> Problem requirements:
Each line from the one containing "R2: none -> 47 (GND, N9)" through the last line of the records below is to be set down exactly; the rest stays out.

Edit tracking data
════════════════════

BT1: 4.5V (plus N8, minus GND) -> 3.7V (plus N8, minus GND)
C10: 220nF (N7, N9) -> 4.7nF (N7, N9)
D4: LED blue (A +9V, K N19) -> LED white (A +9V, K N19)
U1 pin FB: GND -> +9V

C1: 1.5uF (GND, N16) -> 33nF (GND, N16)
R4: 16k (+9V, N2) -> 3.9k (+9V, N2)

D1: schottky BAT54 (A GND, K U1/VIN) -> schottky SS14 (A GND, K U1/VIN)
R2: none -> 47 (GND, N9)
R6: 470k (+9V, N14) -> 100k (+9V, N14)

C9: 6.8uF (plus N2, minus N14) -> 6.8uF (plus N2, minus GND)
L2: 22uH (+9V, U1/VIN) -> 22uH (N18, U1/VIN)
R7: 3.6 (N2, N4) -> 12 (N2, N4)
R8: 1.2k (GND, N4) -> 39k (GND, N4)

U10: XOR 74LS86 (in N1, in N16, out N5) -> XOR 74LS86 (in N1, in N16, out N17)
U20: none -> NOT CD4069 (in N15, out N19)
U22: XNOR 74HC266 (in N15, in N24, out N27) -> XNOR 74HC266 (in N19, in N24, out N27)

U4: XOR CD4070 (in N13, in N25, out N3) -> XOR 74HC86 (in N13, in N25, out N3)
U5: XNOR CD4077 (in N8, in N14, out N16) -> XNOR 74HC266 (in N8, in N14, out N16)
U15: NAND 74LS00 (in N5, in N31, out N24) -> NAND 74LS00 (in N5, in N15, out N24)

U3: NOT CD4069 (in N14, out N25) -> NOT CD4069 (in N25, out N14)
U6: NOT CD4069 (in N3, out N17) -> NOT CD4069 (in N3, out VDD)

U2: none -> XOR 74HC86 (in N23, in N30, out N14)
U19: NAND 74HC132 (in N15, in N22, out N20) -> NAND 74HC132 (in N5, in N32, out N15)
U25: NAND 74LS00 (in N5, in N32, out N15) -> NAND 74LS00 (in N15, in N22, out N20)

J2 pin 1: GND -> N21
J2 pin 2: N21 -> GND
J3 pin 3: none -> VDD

════════════════════

> Solution for this task:
R2: none -> 47 (GND, N9)
R6: 470k (+9V, N14) -> 100k (+9V, N14)

C9: 6.8uF (plus N2, minus N14) -> 6.8uF (plus N2, minus GND)
L2: 22uH (+9V, U1/VIN) -> 22uH (N18, U1/VIN)
R7: 3.6 (N2, N4) -> 12 (N2, N4)
R8: 1.2k (GND, N4) -> 39k (GND, N4)

U10: XOR 74LS86 (in N1, in N16, out N5) -> XOR 74LS86 (in N1, in N16, out N17)
U20: none -> NOT CD4069 (in N15, out N19)
U22: XNOR 74HC266 (in N15, in N24, out N27) -> XNOR 74HC266 (in N19, in N24, out N27)

U4: XOR CD4070 (in N13, in N25, out N3) -> XOR 74HC86 (in N13, in N25, out N3)
U5: XNOR CD4077 (in N8, in N14, out N16) -> XNOR 74HC266 (in N8, in N14, out N16)
U15: NAND 74LS00 (in N5, in N31, out N24) -> NAND 74LS00 (in N5, in N15, out N24)

U3: NOT CD4069 (in N14, out N25) -> NOT CD4069 (in N25, out N14)
U6: NOT CD4069 (in N3, out N17) -> NOT CD4069 (in N3, out VDD)

U2: none -> XOR 74HC86 (in N23, in N30, out N14)
U19: NAND 74HC132 (in N15, in N22, out N20) -> NAND 74HC132 (in N5, in N32, out N15)
U25: NAND 74LS00 (in N5, in N32, out N15) -> NAND 74LS00 (in N15, in N22, out N20)

J2 pin 1: GND -> N21
J2 pin 2: N21 -> GND
J3 pin 3: none -> VDD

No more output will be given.